Data items
• • •

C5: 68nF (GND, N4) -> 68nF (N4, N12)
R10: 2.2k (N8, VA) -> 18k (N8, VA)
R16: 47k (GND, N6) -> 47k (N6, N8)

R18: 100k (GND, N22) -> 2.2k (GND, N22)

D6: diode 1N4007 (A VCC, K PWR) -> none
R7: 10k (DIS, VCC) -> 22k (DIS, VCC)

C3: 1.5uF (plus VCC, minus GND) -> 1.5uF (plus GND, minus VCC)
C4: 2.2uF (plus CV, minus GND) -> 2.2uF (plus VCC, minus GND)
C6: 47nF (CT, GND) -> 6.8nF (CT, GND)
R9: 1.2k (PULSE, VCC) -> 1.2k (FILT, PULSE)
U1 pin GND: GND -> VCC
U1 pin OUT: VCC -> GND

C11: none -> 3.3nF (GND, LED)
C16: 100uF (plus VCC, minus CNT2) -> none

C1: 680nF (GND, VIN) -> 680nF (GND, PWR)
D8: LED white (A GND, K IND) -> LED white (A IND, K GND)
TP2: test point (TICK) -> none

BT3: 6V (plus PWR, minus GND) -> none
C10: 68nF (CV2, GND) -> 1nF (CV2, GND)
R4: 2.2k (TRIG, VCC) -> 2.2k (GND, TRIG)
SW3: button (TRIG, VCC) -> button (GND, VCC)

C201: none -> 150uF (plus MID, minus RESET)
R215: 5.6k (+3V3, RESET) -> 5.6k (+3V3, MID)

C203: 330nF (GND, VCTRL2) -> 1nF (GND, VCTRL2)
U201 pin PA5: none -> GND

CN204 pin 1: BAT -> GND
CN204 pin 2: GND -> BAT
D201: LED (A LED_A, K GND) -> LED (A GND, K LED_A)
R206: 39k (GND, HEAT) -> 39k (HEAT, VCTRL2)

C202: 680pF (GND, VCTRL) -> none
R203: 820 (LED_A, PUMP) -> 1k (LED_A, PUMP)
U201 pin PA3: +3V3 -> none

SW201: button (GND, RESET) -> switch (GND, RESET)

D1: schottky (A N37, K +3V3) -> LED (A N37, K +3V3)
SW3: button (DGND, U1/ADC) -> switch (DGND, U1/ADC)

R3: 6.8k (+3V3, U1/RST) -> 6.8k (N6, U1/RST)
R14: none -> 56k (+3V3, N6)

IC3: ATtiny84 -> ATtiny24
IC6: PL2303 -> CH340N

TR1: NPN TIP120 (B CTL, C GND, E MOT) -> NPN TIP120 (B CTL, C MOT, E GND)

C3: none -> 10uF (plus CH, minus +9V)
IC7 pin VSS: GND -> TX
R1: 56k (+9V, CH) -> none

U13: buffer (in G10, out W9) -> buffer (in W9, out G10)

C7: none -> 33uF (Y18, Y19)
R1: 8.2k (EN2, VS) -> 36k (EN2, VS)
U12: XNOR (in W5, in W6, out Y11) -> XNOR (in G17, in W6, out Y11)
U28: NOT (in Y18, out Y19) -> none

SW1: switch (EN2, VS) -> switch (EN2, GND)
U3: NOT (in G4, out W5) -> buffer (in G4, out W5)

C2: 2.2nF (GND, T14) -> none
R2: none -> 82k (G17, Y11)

• • •

**Exercise description**
All the entries above need to be repeated word for word.

**The answer**
C5: 68nF (GND, N4) -> 68nF (N4, N12)
R10: 2.2k (N8, VA) -> 18k (N8, VA)
R16: 47k (GND, N6) -> 47k (N6, N8)

R18: 100k (GND, N22) -> 2.2k (GND, N22)

D6: diode 1N4007 (A VCC, K PWR) -> none
R7: 10k (DIS, VCC) -> 22k (DIS, VCC)

C3: 1.5uF (plus VCC, minus GND) -> 1.5uF (plus GND, minus VCC)
C4: 2.2uF (plus CV, minus GND) -> 2.2uF (plus VCC, minus GND)
C6: 47nF (CT, GND) -> 6.8nF (CT, GND)
R9: 1.2k (PULSE, VCC) -> 1.2k (FILT, PULSE)
U1 pin GND: GND -> VCC
U1 pin OUT: VCC -> GND

C11: none -> 3.3nF (GND, LED)
C16: 100uF (plus VCC, minus CNT2) -> none

C1: 680nF (GND, VIN) -> 680nF (GND, PWR)
D8: LED white (A GND, K IND) -> LED white (A IND, K GND)
TP2: test point (TICK) -> none

BT3: 6V (plus PWR, minus GND) -> none
C10: 68nF (CV2, GND) -> 1nF (CV2, GND)
R4: 2.2k (TRIG, VCC) -> 2.2k (GND, TRIG)
SW3: button (TRIG, VCC) -> button (GND, VCC)

C201: none -> 150uF (plus MID, minus RESET)
R215: 5.6k (+3V3, RESET) -> 5.6k (+3V3, MID)

C203: 330nF (GND, VCTRL2) -> 1nF (GND, VCTRL2)
U201 pin PA5: none -> GND

CN204 pin 1: BAT -> GND
CN204 pin 2: GND -> BAT
D201: LED (A LED_A, K GND) -> LED (A GND, K LED_A)
R206: 39k (GND, HEAT) -> 39k (HEAT, VCTRL2)

C202: 680pF (GND, VCTRL) -> none
R203: 820 (LED_A, PUMP) -> 1k (LED_A, PUMP)
U201 pin PA3: +3V3 -> none

SW201: button (GND, RESET) -> switch (GND, RESET)

D1: schottky (A N37, K +3V3) -> LED (A N37, K +3V3)
SW3: button (DGND, U1/ADC) -> switch (DGND, U1/ADC)

R3: 6.8k (+3V3, U1/RST) -> 6.8k (N6, U1/RST)
R14: none -> 56k (+3V3, N6)

IC3: ATtiny84 -> ATtiny24
IC6: PL2303 -> CH340N

TR1: NPN TIP120 (B CTL, C GND, E MOT) -> NPN TIP120 (B CTL, C MOT, E GND)

C3: none -> 10uF (plus CH, minus +9V)
IC7 pin VSS: GND -> TX
R1: 56k (+9V, CH) -> none

U13: buffer (in G10, out W9) -> buffer (in W9, out G10)

C7: none -> 33uF (Y18, Y19)
R1: 8.2k (EN2, VS) -> 36k (EN2, VS)
U12: XNOR (in W5, in W6, out Y11) -> XNOR (in G17, in W6, out Y11)
U28: NOT (in Y18, out Y19) -> none

SW1: switch (EN2, VS) -> switch (EN2, GND)
U3: NOT (in G4, out W5) -> buffer (in G4, out W5)

C2: 2.2nF (GND, T14) -> none
R2: none -> 82k (G17, Y11)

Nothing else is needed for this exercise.